**Working data:**
┏━━
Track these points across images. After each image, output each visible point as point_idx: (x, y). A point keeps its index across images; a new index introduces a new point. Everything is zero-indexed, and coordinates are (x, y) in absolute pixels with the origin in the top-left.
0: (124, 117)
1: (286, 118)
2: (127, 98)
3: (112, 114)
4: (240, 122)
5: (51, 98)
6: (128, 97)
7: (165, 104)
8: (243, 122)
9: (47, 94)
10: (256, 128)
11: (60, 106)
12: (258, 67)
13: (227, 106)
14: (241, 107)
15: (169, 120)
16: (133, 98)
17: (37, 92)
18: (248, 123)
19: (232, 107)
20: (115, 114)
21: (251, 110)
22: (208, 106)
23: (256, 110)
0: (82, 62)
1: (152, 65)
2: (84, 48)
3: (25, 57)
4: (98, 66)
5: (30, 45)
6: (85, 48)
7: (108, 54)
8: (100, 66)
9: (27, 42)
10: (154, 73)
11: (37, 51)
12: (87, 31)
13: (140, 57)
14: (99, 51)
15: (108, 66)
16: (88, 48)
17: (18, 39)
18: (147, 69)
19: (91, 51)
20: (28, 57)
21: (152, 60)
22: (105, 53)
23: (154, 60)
┗━━
**Written task:** Reproduce all of the data above line for line, with no changes.

**Task response:**
Track these points across images. After each image, output each visible point as point_idx: (x, y). A point keeps its index across images; a new index introduces a new point. Everything is zero-indexed, and coordinates are (x, y) in absolute pixels with the origin in the top-left.
0: (124, 117)
1: (286, 118)
2: (127, 98)
3: (112, 114)
4: (240, 122)
5: (51, 98)
6: (128, 97)
7: (165, 104)
8: (243, 122)
9: (47, 94)
10: (256, 128)
11: (60, 106)
12: (258, 67)
13: (227, 106)
14: (241, 107)
15: (169, 120)
16: (133, 98)
17: (37, 92)
18: (248, 123)
19: (232, 107)
20: (115, 114)
21: (251, 110)
22: (208, 106)
23: (256, 110)
0: (82, 62)
1: (152, 65)
2: (84, 48)
3: (25, 57)
4: (98, 66)
5: (30, 45)
6: (85, 48)
7: (108, 54)
8: (100, 66)
9: (27, 42)
10: (154, 73)
11: (37, 51)
12: (87, 31)
13: (140, 57)
14: (99, 51)
15: (108, 66)
16: (88, 48)
17: (18, 39)
18: (147, 69)
19: (91, 51)
20: (28, 57)
21: (152, 60)
22: (105, 53)
23: (154, 60)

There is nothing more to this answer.